= Beginning of Section =

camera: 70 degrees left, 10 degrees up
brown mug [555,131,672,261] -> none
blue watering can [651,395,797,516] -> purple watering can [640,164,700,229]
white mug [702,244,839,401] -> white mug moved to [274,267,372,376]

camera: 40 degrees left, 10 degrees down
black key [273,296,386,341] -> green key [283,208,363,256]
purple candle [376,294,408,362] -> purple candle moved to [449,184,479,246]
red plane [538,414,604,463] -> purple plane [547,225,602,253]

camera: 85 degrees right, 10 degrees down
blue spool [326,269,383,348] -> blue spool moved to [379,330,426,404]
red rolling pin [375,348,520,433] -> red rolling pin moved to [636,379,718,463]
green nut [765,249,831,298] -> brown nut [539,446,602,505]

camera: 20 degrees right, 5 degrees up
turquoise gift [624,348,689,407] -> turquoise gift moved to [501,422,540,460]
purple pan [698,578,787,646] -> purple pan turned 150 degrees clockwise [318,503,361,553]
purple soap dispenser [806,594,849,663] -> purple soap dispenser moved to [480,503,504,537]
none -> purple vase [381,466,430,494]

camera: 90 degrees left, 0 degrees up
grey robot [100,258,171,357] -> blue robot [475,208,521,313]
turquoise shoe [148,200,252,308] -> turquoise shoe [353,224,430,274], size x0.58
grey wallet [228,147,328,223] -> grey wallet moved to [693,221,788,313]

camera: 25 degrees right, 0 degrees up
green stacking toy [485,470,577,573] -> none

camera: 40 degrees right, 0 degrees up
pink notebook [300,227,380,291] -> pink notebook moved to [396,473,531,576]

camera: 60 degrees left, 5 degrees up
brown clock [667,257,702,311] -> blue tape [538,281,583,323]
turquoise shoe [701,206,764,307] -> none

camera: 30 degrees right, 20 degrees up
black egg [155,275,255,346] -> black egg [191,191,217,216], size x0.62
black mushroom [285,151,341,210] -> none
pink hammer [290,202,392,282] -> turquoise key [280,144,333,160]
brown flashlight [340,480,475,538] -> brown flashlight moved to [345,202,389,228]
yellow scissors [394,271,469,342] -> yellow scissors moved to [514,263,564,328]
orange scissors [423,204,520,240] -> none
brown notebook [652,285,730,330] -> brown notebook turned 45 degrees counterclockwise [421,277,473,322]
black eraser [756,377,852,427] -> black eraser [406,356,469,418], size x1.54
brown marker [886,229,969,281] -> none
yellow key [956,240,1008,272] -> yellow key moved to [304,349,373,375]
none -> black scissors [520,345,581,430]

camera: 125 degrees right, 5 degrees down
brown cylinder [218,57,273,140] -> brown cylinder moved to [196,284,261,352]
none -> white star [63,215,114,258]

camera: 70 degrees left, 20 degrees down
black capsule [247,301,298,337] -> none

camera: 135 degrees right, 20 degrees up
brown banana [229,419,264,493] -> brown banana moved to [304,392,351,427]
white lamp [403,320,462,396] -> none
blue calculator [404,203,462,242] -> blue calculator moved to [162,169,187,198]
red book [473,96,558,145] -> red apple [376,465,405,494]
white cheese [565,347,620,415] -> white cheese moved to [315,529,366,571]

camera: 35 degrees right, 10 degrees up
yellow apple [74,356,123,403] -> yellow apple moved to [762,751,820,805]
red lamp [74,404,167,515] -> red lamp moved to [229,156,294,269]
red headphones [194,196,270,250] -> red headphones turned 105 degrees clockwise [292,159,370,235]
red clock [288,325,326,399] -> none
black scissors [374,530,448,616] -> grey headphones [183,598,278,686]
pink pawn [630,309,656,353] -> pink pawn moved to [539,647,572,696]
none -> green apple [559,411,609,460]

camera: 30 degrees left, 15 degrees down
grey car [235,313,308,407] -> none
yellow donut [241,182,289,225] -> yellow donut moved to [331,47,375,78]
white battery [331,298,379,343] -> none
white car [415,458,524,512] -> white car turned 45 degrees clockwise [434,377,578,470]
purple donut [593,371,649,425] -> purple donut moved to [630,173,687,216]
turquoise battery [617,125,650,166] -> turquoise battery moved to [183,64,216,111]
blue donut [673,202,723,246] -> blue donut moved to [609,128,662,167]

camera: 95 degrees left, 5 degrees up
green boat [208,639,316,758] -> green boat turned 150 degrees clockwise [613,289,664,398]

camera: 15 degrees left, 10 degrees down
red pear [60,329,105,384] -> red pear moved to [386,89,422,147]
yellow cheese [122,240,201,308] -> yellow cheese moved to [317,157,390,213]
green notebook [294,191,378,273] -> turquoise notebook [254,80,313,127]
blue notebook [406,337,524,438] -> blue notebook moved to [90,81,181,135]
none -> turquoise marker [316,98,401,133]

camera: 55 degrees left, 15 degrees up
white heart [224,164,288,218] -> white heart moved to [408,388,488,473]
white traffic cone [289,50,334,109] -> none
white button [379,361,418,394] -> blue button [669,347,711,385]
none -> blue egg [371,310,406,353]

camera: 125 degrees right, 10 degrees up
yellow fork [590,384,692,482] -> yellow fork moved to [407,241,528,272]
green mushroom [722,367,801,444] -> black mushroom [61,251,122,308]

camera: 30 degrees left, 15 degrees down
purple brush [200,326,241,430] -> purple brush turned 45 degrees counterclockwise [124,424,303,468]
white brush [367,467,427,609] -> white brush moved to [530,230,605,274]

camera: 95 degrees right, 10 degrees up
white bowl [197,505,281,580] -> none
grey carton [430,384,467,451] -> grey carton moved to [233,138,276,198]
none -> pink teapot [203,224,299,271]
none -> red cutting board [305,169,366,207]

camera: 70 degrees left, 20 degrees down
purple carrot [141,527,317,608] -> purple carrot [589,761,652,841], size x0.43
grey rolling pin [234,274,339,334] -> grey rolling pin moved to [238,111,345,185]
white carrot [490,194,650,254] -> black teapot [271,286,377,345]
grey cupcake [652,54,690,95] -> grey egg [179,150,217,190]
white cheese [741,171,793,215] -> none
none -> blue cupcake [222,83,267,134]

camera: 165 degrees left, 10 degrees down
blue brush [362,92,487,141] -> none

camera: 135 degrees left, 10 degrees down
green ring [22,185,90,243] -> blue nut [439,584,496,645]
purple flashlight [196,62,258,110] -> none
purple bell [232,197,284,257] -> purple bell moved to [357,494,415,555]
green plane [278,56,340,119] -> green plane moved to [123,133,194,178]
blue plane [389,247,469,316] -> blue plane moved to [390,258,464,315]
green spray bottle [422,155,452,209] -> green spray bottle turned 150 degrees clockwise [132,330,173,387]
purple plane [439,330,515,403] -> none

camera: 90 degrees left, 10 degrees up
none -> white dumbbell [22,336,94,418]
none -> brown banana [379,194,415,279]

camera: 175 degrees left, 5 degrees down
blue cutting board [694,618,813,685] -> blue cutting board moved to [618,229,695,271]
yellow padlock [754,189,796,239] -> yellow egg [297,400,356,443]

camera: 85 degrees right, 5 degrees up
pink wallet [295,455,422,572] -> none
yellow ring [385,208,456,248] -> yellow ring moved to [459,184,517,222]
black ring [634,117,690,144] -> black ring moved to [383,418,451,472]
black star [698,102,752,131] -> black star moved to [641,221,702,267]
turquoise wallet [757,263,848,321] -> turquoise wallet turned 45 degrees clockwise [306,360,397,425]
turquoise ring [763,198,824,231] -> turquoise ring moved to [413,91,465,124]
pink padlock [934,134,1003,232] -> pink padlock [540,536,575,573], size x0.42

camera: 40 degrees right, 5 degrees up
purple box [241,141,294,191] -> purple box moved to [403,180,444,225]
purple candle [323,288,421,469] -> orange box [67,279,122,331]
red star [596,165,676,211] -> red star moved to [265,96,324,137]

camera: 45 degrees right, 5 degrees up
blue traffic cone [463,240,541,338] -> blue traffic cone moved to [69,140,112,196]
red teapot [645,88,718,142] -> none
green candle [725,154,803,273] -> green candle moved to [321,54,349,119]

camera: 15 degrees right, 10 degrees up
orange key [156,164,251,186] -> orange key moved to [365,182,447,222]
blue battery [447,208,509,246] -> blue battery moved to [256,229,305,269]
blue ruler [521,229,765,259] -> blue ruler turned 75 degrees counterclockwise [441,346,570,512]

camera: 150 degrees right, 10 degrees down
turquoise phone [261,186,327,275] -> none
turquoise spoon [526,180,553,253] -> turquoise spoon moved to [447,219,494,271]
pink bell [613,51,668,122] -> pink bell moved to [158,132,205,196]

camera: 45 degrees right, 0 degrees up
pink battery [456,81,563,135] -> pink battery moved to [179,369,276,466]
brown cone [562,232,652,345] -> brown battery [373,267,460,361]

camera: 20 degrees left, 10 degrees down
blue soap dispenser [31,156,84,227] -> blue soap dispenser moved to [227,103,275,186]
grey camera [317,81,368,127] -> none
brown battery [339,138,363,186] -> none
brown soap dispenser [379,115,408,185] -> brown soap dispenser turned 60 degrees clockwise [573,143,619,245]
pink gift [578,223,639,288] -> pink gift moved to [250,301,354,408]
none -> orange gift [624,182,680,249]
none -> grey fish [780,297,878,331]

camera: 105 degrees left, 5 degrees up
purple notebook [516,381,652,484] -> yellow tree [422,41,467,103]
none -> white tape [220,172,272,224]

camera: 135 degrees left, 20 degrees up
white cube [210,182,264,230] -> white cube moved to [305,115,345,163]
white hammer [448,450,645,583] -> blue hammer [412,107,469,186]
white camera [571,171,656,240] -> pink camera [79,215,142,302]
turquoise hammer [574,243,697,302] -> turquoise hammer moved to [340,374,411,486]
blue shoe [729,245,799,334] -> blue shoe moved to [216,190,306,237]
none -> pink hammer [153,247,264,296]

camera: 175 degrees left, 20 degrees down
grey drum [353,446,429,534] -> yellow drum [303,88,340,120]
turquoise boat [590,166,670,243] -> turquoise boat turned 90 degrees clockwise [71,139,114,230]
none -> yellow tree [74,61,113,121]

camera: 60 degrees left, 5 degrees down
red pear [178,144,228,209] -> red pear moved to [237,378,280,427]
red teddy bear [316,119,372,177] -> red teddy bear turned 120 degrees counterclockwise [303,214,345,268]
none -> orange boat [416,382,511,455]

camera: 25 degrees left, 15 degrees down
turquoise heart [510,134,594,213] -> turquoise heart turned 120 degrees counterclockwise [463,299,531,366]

= End of Section =

Task instructions: Once you have read the entries above, state how many of their lines include "heart", giving the number alone.

Response to the exercise: 2